◆ Data items ◆
* BEGIN *
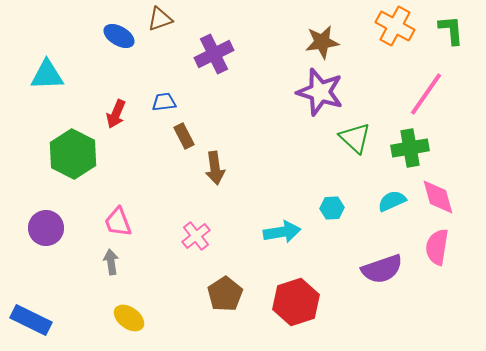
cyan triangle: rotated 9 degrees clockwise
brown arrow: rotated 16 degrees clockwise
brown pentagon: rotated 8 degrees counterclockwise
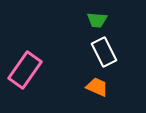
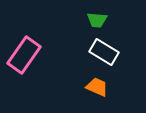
white rectangle: rotated 32 degrees counterclockwise
pink rectangle: moved 1 px left, 15 px up
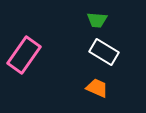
orange trapezoid: moved 1 px down
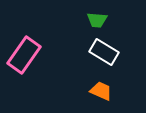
orange trapezoid: moved 4 px right, 3 px down
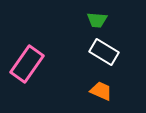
pink rectangle: moved 3 px right, 9 px down
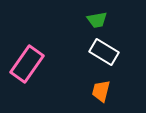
green trapezoid: rotated 15 degrees counterclockwise
orange trapezoid: rotated 100 degrees counterclockwise
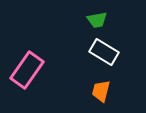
pink rectangle: moved 6 px down
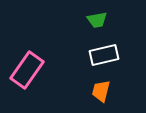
white rectangle: moved 3 px down; rotated 44 degrees counterclockwise
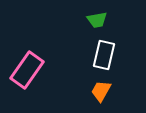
white rectangle: rotated 64 degrees counterclockwise
orange trapezoid: rotated 15 degrees clockwise
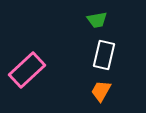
pink rectangle: rotated 12 degrees clockwise
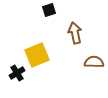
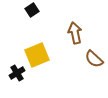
black square: moved 17 px left; rotated 16 degrees counterclockwise
brown semicircle: moved 3 px up; rotated 138 degrees counterclockwise
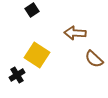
brown arrow: rotated 75 degrees counterclockwise
yellow square: rotated 35 degrees counterclockwise
black cross: moved 2 px down
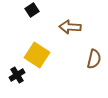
brown arrow: moved 5 px left, 6 px up
brown semicircle: rotated 120 degrees counterclockwise
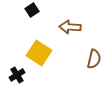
yellow square: moved 2 px right, 2 px up
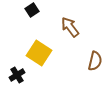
brown arrow: rotated 50 degrees clockwise
brown semicircle: moved 1 px right, 2 px down
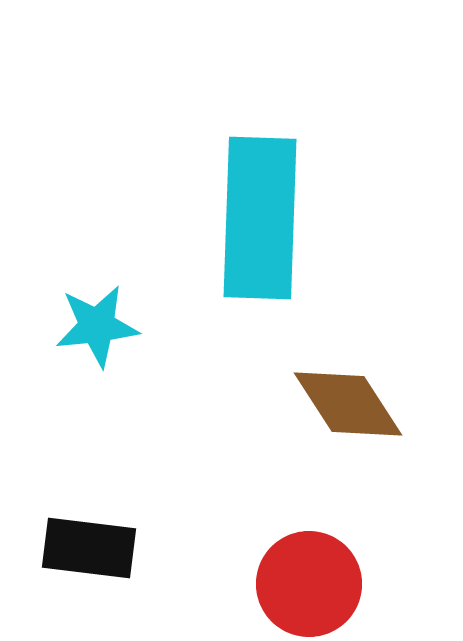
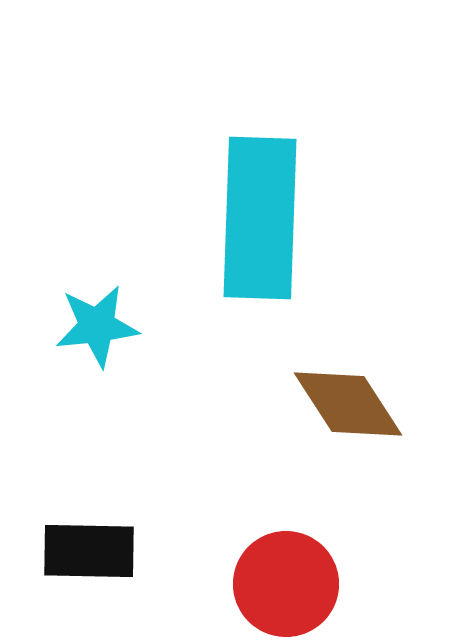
black rectangle: moved 3 px down; rotated 6 degrees counterclockwise
red circle: moved 23 px left
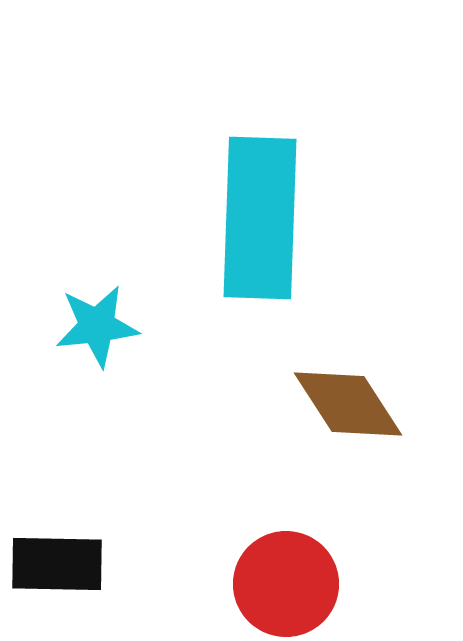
black rectangle: moved 32 px left, 13 px down
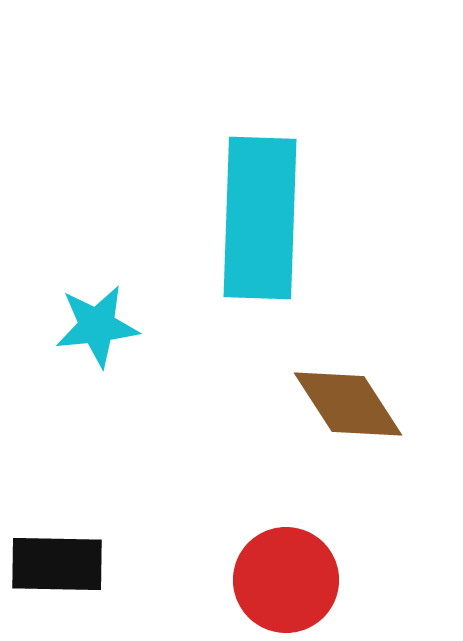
red circle: moved 4 px up
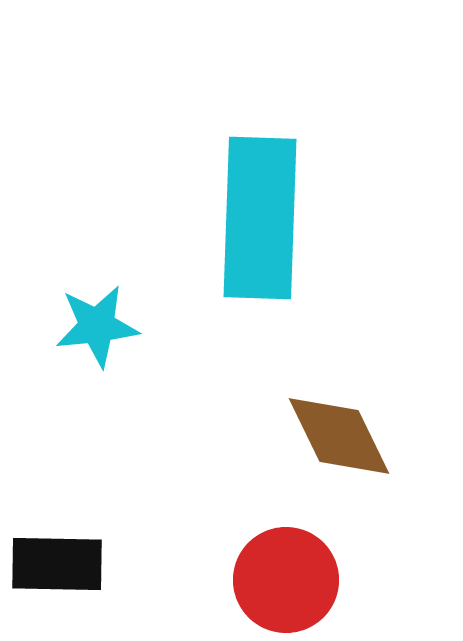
brown diamond: moved 9 px left, 32 px down; rotated 7 degrees clockwise
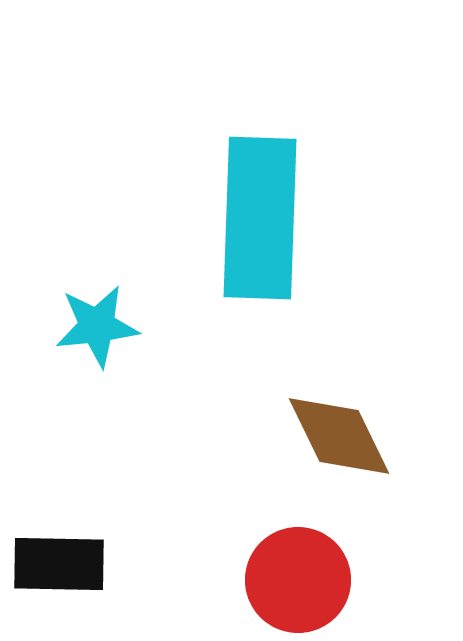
black rectangle: moved 2 px right
red circle: moved 12 px right
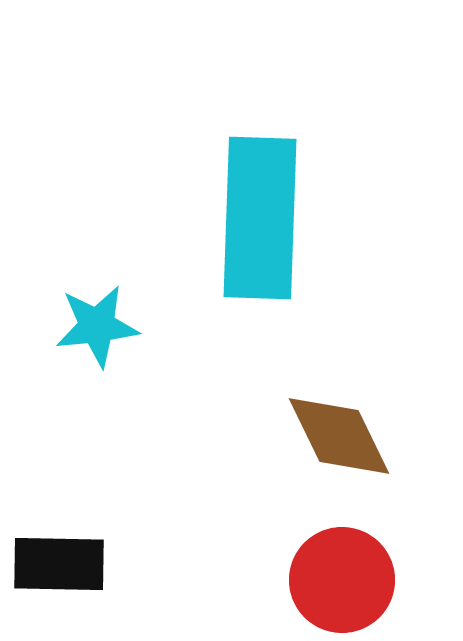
red circle: moved 44 px right
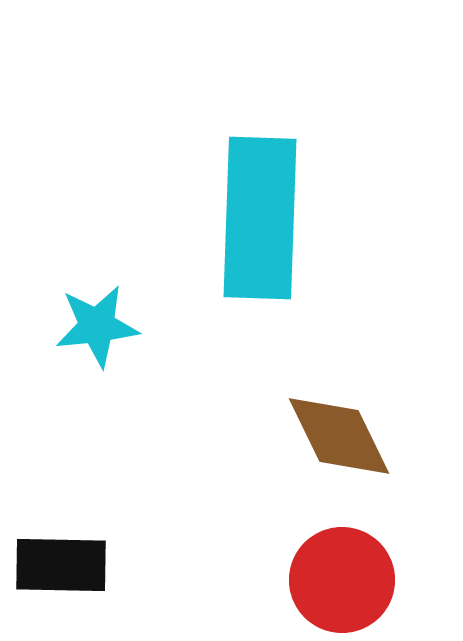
black rectangle: moved 2 px right, 1 px down
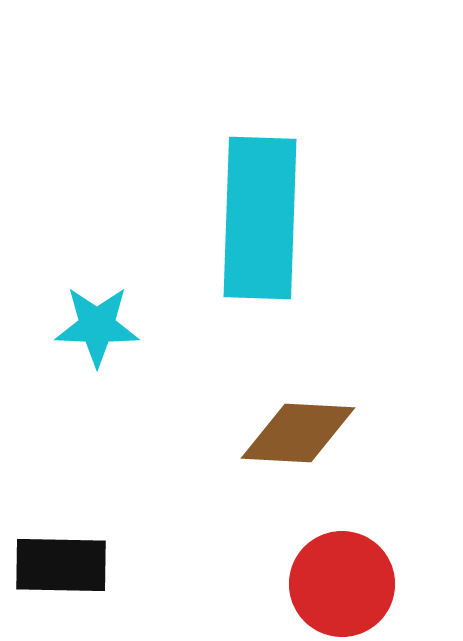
cyan star: rotated 8 degrees clockwise
brown diamond: moved 41 px left, 3 px up; rotated 61 degrees counterclockwise
red circle: moved 4 px down
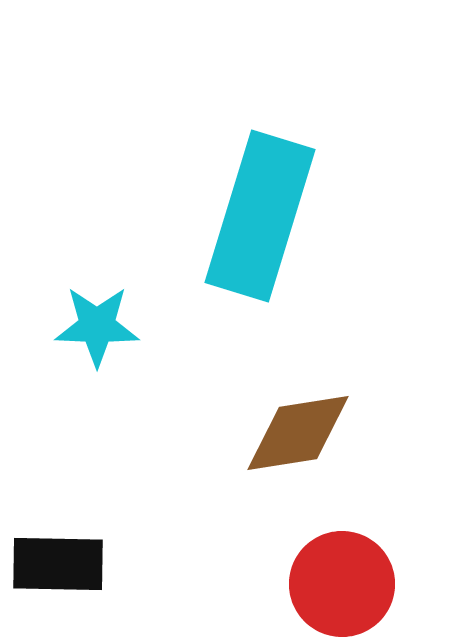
cyan rectangle: moved 2 px up; rotated 15 degrees clockwise
brown diamond: rotated 12 degrees counterclockwise
black rectangle: moved 3 px left, 1 px up
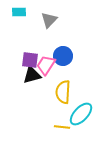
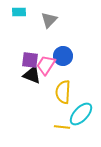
black triangle: rotated 36 degrees clockwise
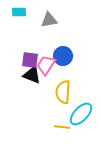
gray triangle: rotated 36 degrees clockwise
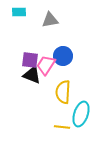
gray triangle: moved 1 px right
cyan ellipse: rotated 25 degrees counterclockwise
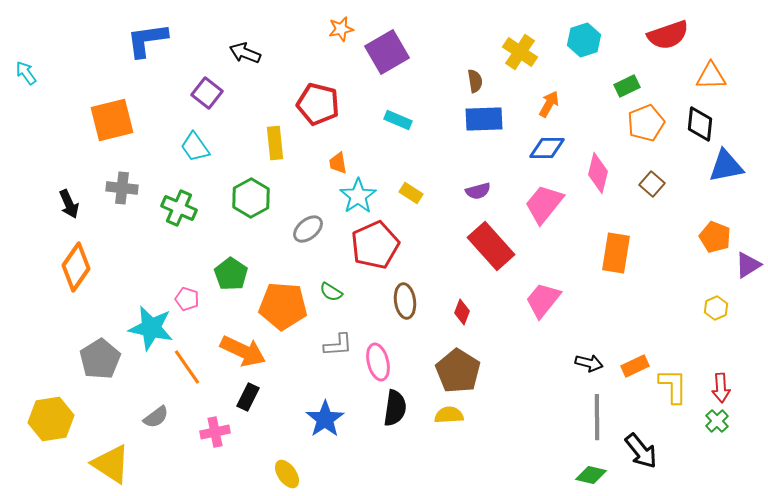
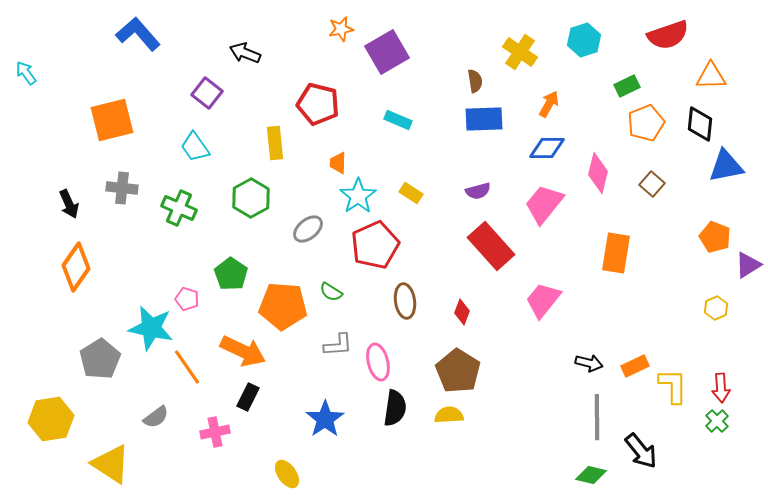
blue L-shape at (147, 40): moved 9 px left, 6 px up; rotated 57 degrees clockwise
orange trapezoid at (338, 163): rotated 10 degrees clockwise
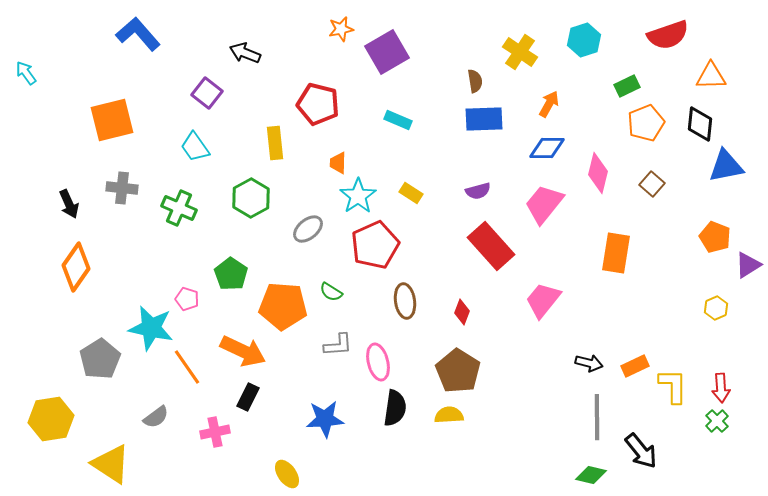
blue star at (325, 419): rotated 30 degrees clockwise
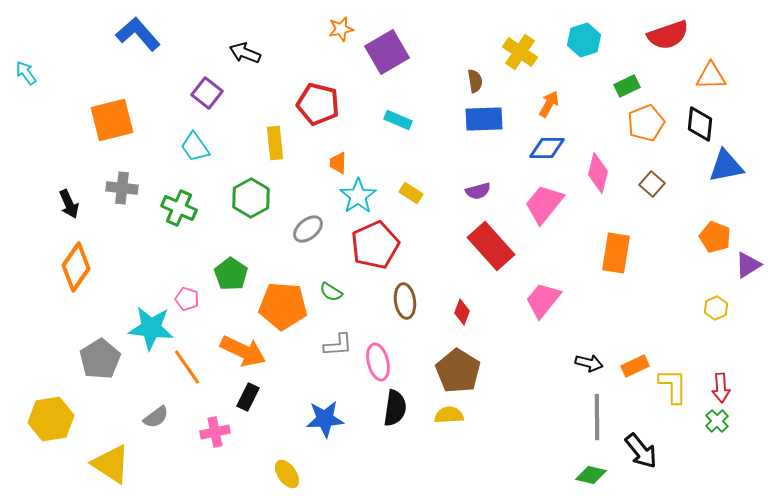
cyan star at (151, 328): rotated 6 degrees counterclockwise
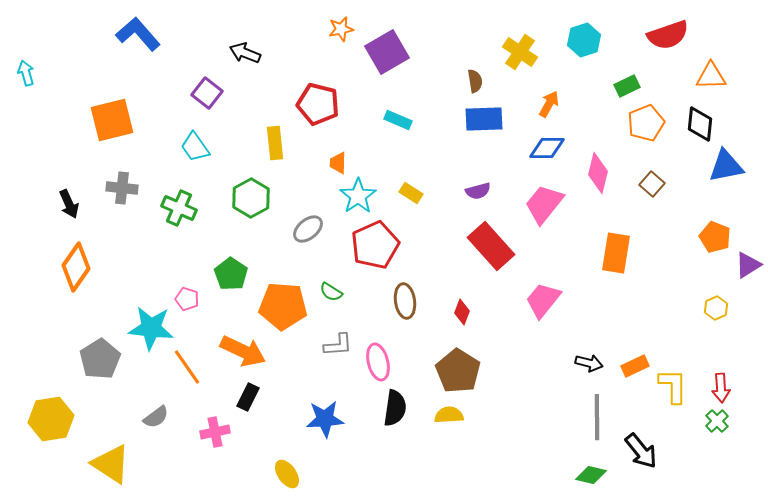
cyan arrow at (26, 73): rotated 20 degrees clockwise
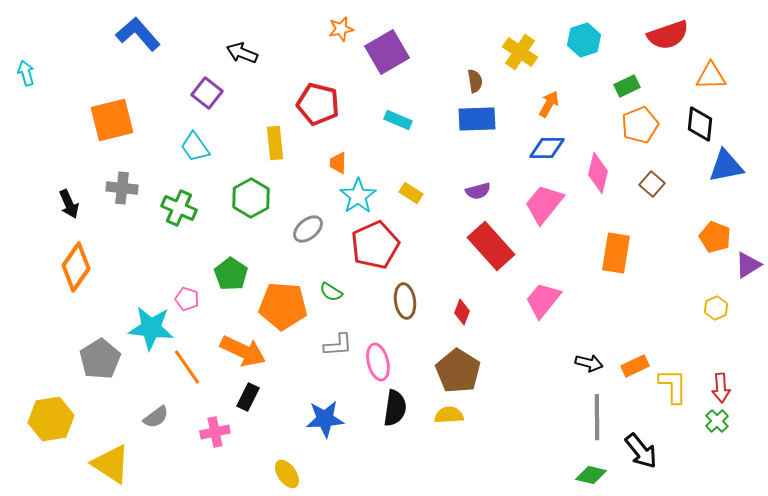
black arrow at (245, 53): moved 3 px left
blue rectangle at (484, 119): moved 7 px left
orange pentagon at (646, 123): moved 6 px left, 2 px down
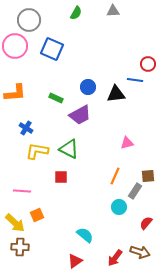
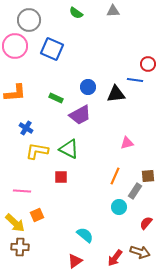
green semicircle: rotated 96 degrees clockwise
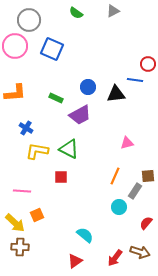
gray triangle: rotated 24 degrees counterclockwise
* END *
◆ OBJECTIVE ◆
Write out the part of the records above that opens with the line containing "blue star at" and runs through the end of the records, leaving out the pictures.

◆ RESULT ◆
blue star at (325, 419): rotated 30 degrees clockwise
cyan star at (151, 328): rotated 6 degrees counterclockwise
cyan arrow at (26, 73): rotated 20 degrees clockwise
black arrow at (245, 53): moved 3 px left
blue rectangle at (484, 119): moved 7 px left
orange pentagon at (646, 123): moved 6 px left, 2 px down
green semicircle: rotated 96 degrees clockwise
gray triangle: rotated 24 degrees counterclockwise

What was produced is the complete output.